TASK TO CARRY OUT:
The expected output is the full set of entries, printed exactly, without pictures.

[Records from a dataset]
________________________
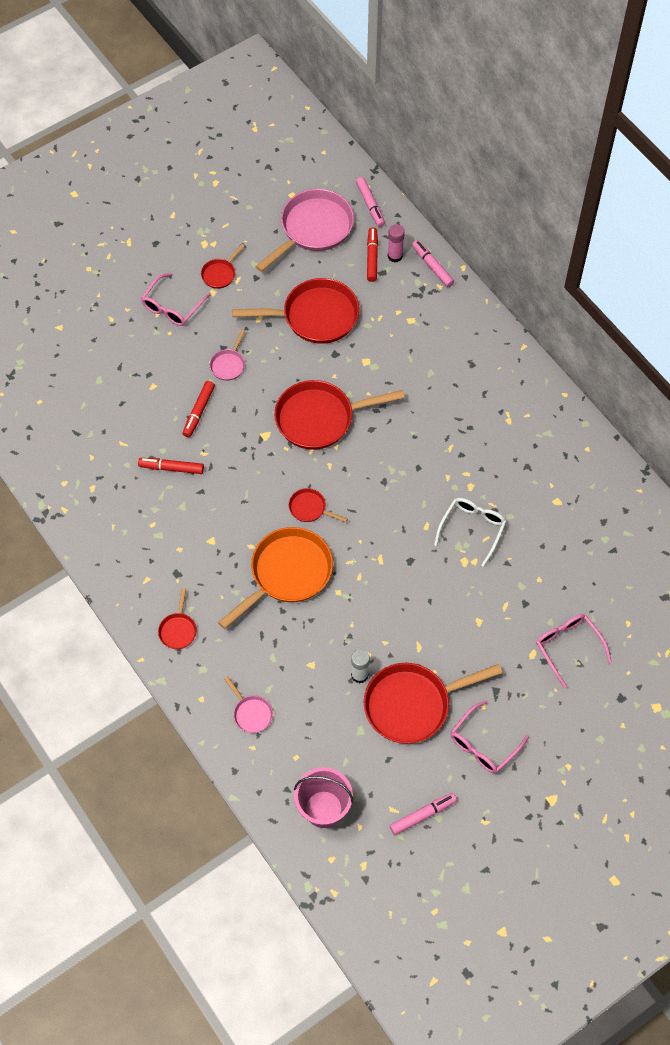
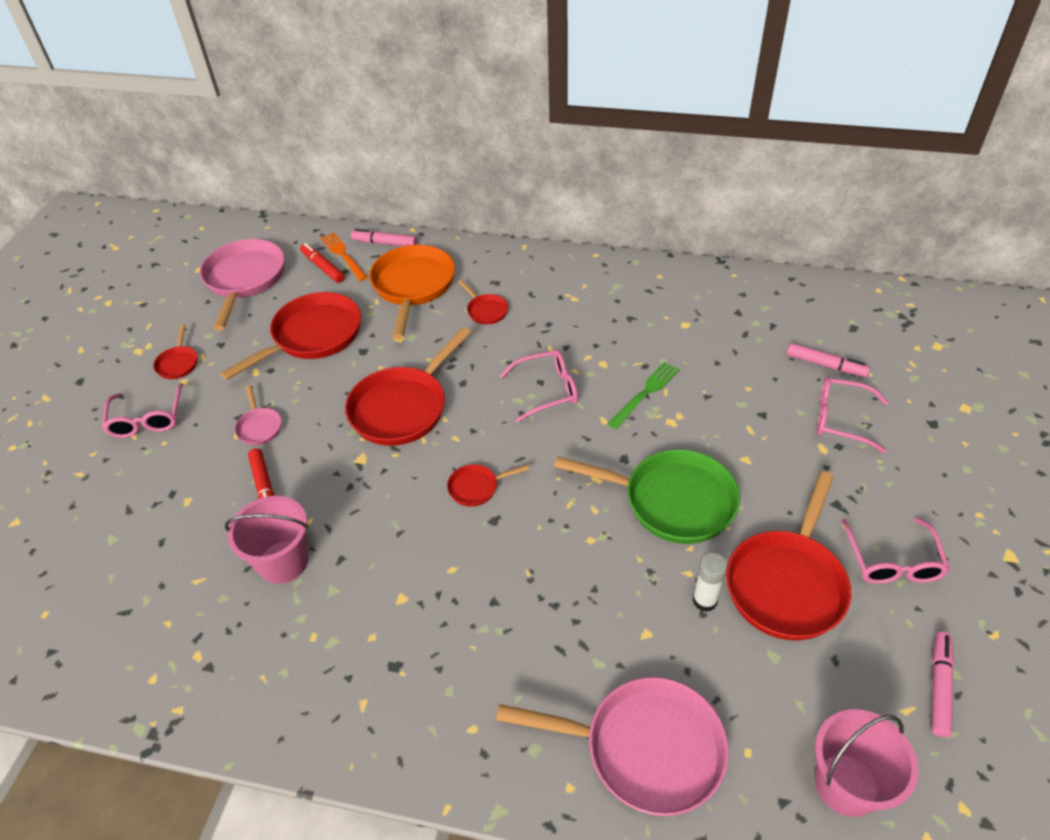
camera: 40 degrees left, 15 degrees down
(172, 468) = (283, 562): red marker -> pink bucket
(178, 630) = (459, 729): red pan -> red pan (486, 310)
(251, 713) = (644, 749): pink pan -> pink pan, size x2.15
(287, 574) = (520, 564): orange pan -> orange pan (413, 286)
(370, 205) = (283, 236): pink marker -> pink marker (825, 365)
(395, 256) = (343, 255): pink glue stick -> orange fork
(406, 609) = (672, 501): none -> green pan
(415, 477) = (547, 390): none -> pink glasses
(472, 529) = (645, 393): white glasses -> green fork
________________________
EXPECTED OUTPUT:
camera: 40 degrees left, 15 degrees down
(172, 468) = (283, 562): red marker -> pink bucket
(178, 630) = (459, 729): red pan -> red pan (486, 310)
(251, 713) = (644, 749): pink pan -> pink pan, size x2.15
(287, 574) = (520, 564): orange pan -> orange pan (413, 286)
(370, 205) = (283, 236): pink marker -> pink marker (825, 365)
(395, 256) = (343, 255): pink glue stick -> orange fork
(406, 609) = (672, 501): none -> green pan
(415, 477) = (547, 390): none -> pink glasses
(472, 529) = (645, 393): white glasses -> green fork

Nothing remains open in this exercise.